● Your objective
Using the records below, quote only the span that opens with the line containing "SCALE3 pin DT: D5 -> RX" and closes with the line containing "SONAR pin TRIG: D18 -> D4", exactly and inclusively.

·····

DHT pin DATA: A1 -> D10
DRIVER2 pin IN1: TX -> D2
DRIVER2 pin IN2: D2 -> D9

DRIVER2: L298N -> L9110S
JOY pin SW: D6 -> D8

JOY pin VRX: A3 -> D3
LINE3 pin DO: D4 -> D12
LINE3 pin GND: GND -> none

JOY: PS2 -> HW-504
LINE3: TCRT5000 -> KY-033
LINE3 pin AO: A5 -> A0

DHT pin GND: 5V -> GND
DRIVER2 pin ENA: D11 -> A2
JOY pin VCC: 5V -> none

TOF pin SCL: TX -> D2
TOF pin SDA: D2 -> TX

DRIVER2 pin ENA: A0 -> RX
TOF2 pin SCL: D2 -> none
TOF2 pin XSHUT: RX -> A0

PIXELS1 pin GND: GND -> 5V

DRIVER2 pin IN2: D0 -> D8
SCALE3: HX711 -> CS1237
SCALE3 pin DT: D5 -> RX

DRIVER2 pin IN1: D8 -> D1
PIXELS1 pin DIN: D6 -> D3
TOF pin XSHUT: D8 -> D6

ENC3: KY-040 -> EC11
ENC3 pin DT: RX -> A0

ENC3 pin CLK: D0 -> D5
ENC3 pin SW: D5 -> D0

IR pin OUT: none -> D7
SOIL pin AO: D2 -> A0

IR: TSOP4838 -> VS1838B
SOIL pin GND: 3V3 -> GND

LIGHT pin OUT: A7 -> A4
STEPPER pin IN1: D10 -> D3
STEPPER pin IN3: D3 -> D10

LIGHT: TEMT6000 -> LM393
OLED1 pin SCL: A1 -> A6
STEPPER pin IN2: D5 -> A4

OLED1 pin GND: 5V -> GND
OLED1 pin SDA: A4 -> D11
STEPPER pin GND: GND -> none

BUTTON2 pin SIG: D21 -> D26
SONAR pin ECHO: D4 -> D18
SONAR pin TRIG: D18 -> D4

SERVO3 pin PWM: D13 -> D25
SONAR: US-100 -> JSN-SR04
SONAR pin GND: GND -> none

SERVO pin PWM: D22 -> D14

·····

● Response to this task
SCALE3 pin DT: D5 -> RX

DRIVER2 pin IN1: D8 -> D1
PIXELS1 pin DIN: D6 -> D3
TOF pin XSHUT: D8 -> D6

ENC3: KY-040 -> EC11
ENC3 pin DT: RX -> A0

ENC3 pin CLK: D0 -> D5
ENC3 pin SW: D5 -> D0

IR pin OUT: none -> D7
SOIL pin AO: D2 -> A0

IR: TSOP4838 -> VS1838B
SOIL pin GND: 3V3 -> GND

LIGHT pin OUT: A7 -> A4
STEPPER pin IN1: D10 -> D3
STEPPER pin IN3: D3 -> D10

LIGHT: TEMT6000 -> LM393
OLED1 pin SCL: A1 -> A6
STEPPER pin IN2: D5 -> A4

OLED1 pin GND: 5V -> GND
OLED1 pin SDA: A4 -> D11
STEPPER pin GND: GND -> none

BUTTON2 pin SIG: D21 -> D26
SONAR pin ECHO: D4 -> D18
SONAR pin TRIG: D18 -> D4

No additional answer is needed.